GIVEN ENTRIES |
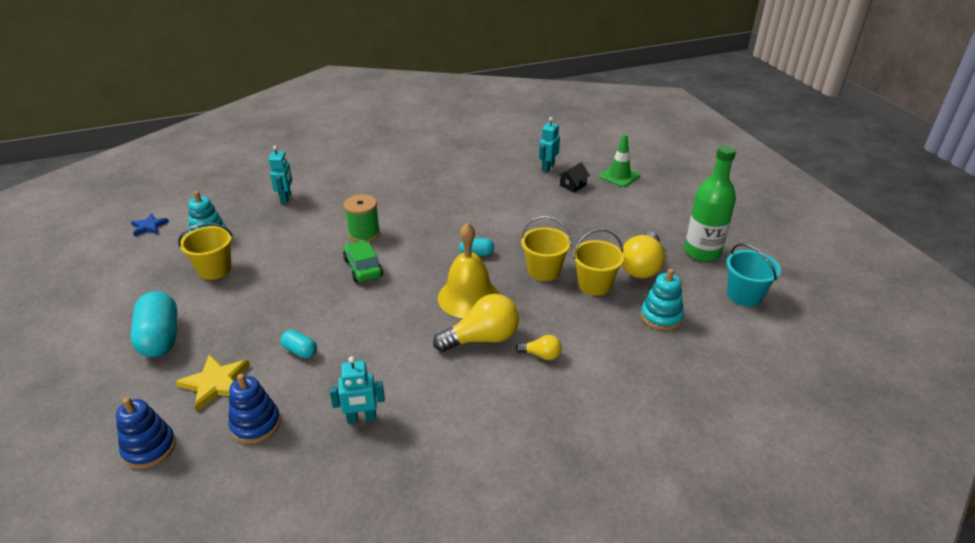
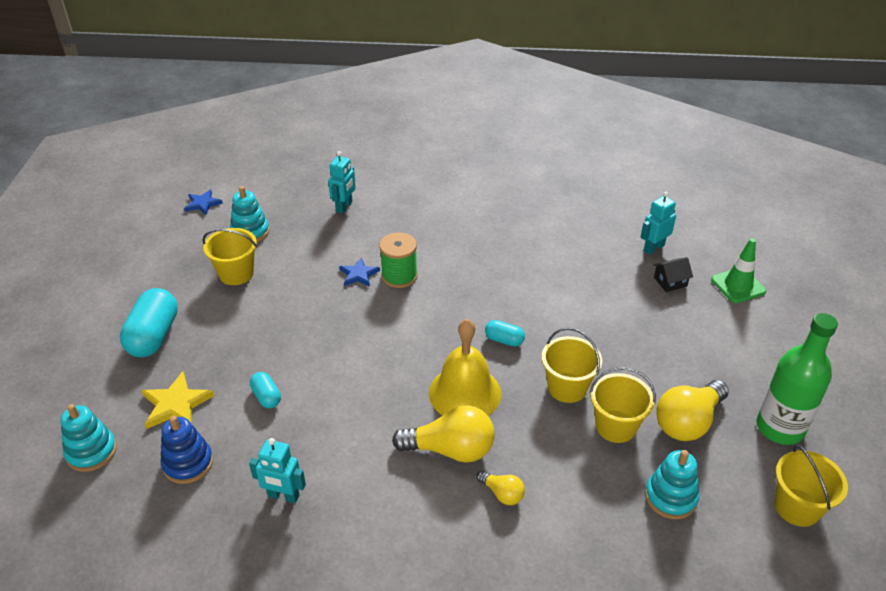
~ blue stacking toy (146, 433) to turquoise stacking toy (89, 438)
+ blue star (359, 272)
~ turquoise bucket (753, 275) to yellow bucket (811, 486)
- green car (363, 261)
---
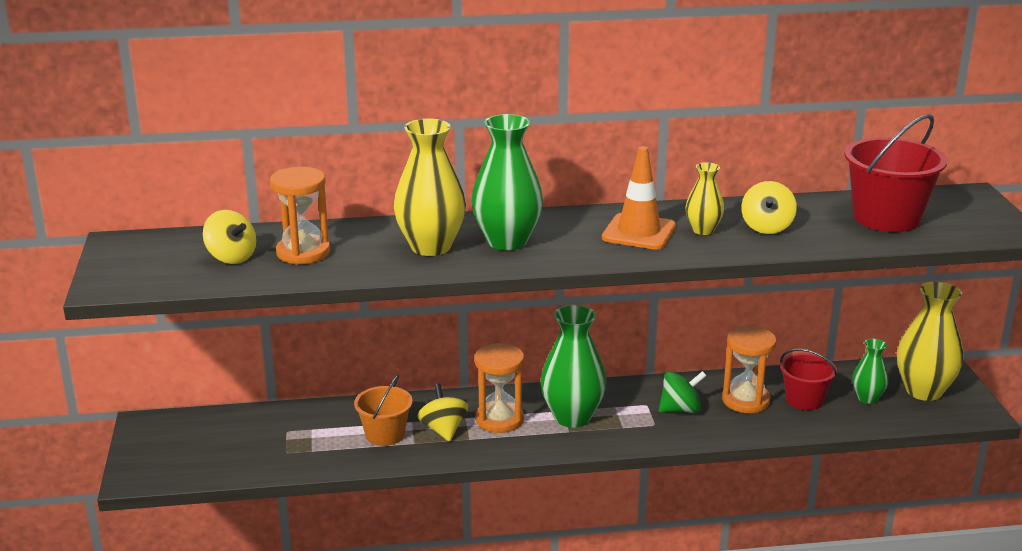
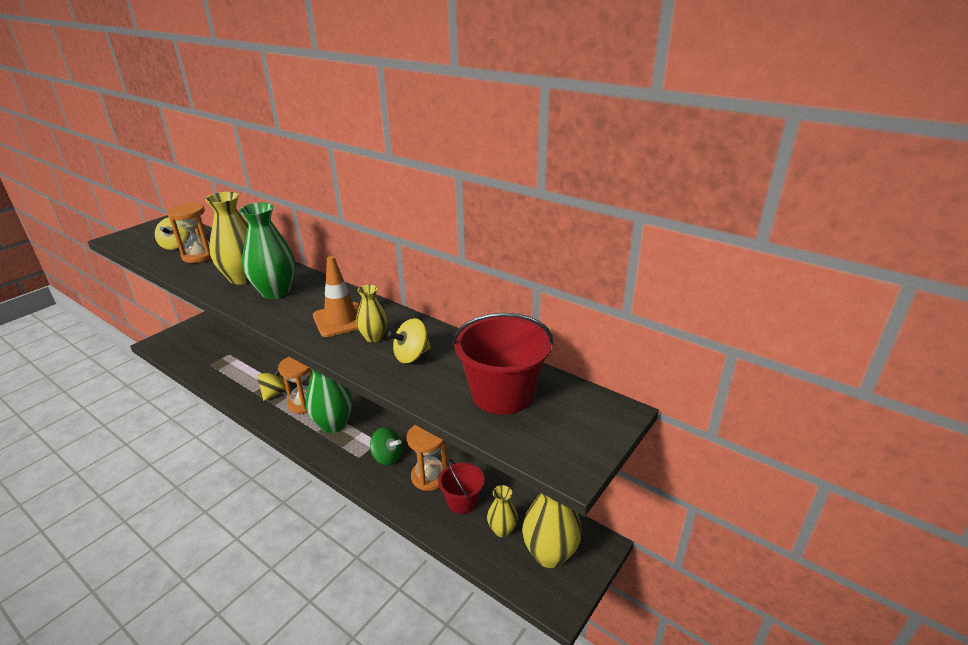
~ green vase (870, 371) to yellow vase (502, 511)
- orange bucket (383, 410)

DIRECTIONS FOR THIS TASK | Make a list of all lines in the data that contain "green".

EXERCISE ANSWER |
- green car (363, 261)
~ green vase (870, 371) to yellow vase (502, 511)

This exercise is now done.